> [What is being asked] In the listing that follows, copy out each line that includes the word "plate".

> [Extracted data]
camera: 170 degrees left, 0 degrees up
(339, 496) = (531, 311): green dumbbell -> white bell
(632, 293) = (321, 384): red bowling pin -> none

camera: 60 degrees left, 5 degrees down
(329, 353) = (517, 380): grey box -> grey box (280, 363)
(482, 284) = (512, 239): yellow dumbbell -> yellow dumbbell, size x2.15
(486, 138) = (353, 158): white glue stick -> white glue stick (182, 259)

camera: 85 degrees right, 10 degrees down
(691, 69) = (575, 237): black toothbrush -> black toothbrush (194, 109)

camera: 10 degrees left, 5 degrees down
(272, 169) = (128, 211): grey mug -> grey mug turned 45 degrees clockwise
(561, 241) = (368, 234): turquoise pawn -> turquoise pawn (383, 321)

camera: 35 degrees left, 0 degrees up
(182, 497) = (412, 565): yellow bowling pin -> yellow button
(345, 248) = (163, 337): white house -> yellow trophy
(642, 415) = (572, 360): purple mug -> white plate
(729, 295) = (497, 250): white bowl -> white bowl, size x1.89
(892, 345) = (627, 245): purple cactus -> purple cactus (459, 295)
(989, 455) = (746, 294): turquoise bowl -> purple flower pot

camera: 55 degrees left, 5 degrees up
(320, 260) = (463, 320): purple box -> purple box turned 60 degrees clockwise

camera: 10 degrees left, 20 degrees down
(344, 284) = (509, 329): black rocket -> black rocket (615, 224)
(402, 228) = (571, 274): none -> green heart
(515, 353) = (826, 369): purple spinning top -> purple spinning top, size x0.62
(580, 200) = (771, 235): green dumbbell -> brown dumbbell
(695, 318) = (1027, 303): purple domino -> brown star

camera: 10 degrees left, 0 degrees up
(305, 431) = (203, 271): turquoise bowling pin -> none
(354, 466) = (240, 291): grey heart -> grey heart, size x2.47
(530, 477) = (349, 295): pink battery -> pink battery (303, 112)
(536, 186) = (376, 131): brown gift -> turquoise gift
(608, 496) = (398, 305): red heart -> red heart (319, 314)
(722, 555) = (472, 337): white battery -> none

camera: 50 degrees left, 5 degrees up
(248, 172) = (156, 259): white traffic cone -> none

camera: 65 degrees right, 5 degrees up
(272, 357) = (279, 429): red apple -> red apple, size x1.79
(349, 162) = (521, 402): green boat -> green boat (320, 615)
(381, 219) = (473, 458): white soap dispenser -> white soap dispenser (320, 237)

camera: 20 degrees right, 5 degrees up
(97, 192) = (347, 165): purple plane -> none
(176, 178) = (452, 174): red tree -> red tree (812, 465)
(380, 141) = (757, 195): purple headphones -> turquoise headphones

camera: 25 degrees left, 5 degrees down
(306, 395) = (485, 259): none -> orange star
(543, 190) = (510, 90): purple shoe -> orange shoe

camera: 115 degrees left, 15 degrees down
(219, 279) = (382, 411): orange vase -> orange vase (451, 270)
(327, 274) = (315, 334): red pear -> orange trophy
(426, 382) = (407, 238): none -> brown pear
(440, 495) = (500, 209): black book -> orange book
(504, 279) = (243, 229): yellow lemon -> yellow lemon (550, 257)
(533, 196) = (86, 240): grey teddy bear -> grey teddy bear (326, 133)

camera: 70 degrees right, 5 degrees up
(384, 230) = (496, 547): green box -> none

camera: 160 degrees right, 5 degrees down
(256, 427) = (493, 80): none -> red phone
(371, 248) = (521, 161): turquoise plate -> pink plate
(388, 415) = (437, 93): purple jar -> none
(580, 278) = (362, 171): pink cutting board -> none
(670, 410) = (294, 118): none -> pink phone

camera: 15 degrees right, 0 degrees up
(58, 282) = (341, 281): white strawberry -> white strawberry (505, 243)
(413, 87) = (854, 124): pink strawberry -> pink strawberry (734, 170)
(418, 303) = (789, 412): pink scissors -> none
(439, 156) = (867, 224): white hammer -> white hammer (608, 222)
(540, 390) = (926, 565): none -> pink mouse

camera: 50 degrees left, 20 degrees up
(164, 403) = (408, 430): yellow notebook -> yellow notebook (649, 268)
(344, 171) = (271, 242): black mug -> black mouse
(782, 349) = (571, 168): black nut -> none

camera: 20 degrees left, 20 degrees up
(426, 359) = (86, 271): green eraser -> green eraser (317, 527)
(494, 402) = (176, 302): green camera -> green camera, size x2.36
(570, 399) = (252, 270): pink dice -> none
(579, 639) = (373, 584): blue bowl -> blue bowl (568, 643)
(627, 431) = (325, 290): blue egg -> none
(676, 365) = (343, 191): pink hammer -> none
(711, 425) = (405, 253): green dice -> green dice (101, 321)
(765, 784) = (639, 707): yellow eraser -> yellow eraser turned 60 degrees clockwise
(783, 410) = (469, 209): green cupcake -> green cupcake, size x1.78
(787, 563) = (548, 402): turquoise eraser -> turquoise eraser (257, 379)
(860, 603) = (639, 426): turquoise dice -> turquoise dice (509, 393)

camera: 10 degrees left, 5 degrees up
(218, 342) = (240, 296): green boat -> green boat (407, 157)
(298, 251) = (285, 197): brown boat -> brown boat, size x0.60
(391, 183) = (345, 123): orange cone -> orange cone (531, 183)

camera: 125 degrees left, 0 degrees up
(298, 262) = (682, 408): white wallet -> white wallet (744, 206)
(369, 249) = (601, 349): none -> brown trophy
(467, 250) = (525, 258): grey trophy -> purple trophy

> [Written answer]
(642, 415) = (572, 360): purple mug -> white plate
(371, 248) = (521, 161): turquoise plate -> pink plate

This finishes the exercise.